Exercise aim:
Please transcribe exactly the lines from the one containing "camera: 25 degrees left, 20 degrees down" through the end of the records below, both included, and nothing else.
(Beginning of Provided entries)
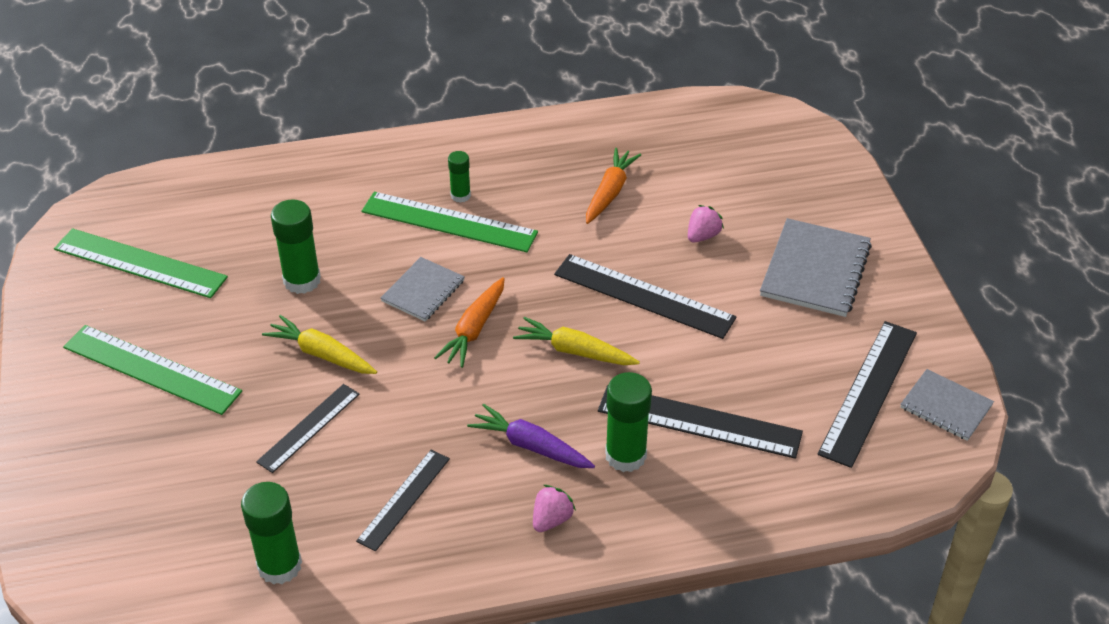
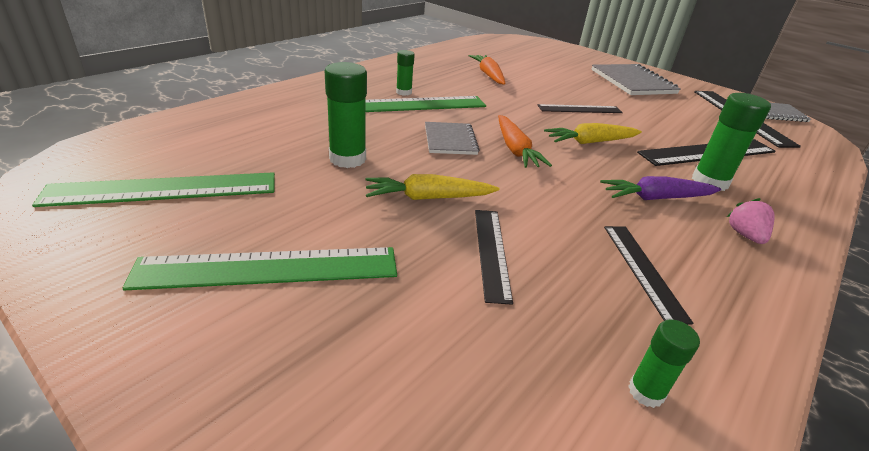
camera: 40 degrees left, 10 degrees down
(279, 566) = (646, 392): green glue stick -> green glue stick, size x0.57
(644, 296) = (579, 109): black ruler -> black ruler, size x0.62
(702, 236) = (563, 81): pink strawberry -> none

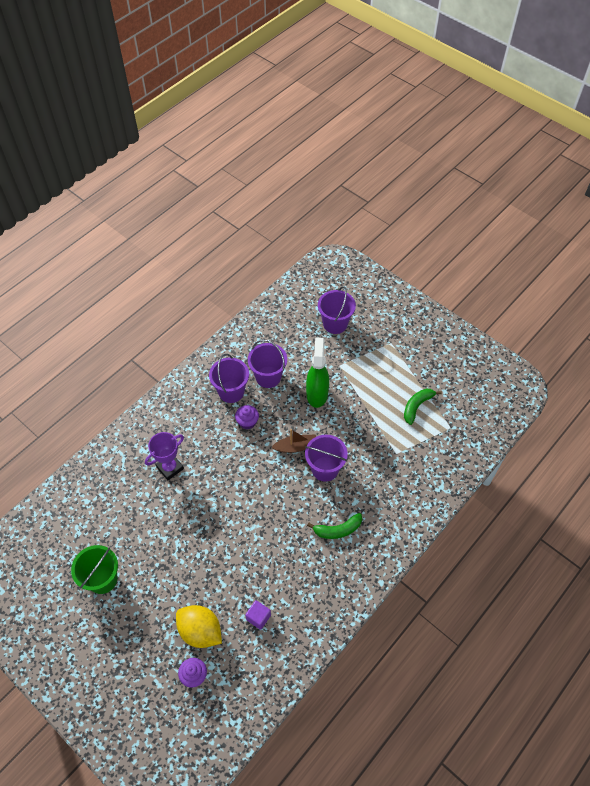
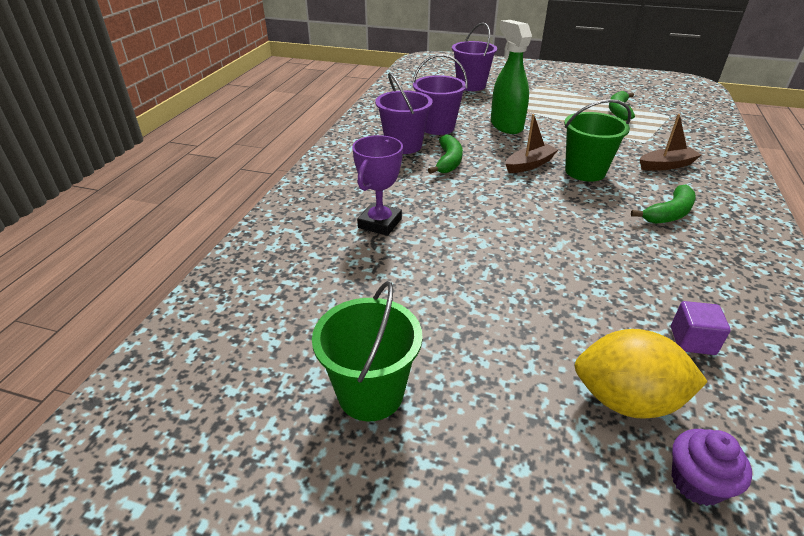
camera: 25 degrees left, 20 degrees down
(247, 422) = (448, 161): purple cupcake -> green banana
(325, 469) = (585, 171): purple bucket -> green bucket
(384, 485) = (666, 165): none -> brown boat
(End of Provided entries)
The answer:
camera: 25 degrees left, 20 degrees down
(247, 422) = (448, 161): purple cupcake -> green banana
(325, 469) = (585, 171): purple bucket -> green bucket
(384, 485) = (666, 165): none -> brown boat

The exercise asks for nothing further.